# Exercise requirements
Beginning with the line below that contains "orange cross: (73, 19)" and ending with the line that contains "brown arrow: (964, 64) -> (449, 72), moved", copy every line exactly. Copy nothing else.

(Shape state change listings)
# # # #

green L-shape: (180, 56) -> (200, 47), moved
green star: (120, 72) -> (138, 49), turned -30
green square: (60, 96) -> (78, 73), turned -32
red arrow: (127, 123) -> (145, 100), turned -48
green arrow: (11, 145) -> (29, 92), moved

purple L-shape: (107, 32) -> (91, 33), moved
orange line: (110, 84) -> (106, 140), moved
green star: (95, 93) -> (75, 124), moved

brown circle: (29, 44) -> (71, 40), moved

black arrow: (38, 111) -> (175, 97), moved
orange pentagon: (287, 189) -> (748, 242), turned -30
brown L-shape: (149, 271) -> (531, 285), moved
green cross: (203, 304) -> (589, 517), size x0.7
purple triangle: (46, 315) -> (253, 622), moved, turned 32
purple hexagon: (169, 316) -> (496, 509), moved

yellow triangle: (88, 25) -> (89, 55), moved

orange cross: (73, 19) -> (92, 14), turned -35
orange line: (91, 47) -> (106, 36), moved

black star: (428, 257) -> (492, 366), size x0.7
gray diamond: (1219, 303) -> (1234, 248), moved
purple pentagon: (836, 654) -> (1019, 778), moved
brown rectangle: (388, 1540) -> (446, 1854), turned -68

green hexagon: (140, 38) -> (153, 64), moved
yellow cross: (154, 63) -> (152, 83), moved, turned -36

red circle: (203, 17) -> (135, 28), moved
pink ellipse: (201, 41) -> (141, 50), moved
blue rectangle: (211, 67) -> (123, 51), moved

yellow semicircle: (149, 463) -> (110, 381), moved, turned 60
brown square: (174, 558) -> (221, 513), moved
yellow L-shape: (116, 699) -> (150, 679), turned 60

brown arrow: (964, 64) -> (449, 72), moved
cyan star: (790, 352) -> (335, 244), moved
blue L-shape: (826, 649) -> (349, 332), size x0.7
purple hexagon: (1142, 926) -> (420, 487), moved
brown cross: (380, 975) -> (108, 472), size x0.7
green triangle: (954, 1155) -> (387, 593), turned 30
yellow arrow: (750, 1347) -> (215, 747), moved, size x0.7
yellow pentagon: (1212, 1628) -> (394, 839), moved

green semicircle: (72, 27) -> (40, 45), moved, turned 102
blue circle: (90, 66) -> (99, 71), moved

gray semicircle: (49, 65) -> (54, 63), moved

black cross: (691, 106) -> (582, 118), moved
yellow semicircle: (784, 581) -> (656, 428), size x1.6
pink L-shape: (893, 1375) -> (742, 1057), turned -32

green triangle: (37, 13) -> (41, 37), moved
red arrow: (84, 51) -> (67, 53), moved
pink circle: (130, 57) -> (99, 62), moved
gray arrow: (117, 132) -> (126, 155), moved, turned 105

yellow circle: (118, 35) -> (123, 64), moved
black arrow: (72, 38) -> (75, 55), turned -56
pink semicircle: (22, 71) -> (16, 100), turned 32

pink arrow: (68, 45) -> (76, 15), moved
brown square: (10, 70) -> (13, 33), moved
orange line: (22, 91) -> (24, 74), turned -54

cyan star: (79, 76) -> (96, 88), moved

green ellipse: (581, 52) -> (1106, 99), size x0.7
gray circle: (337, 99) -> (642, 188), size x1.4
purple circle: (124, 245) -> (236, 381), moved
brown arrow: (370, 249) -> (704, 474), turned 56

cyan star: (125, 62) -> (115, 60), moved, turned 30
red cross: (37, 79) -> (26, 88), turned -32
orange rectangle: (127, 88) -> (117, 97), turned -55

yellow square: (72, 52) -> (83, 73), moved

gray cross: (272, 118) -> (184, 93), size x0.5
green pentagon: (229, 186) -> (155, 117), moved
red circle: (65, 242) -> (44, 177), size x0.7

# # # #

# Answer space
orange cross: (73, 19) -> (92, 14), turned -35
orange line: (91, 47) -> (106, 36), moved

black star: (428, 257) -> (492, 366), size x0.7
gray diamond: (1219, 303) -> (1234, 248), moved
purple pentagon: (836, 654) -> (1019, 778), moved
brown rectangle: (388, 1540) -> (446, 1854), turned -68

green hexagon: (140, 38) -> (153, 64), moved
yellow cross: (154, 63) -> (152, 83), moved, turned -36

red circle: (203, 17) -> (135, 28), moved
pink ellipse: (201, 41) -> (141, 50), moved
blue rectangle: (211, 67) -> (123, 51), moved

yellow semicircle: (149, 463) -> (110, 381), moved, turned 60
brown square: (174, 558) -> (221, 513), moved
yellow L-shape: (116, 699) -> (150, 679), turned 60

brown arrow: (964, 64) -> (449, 72), moved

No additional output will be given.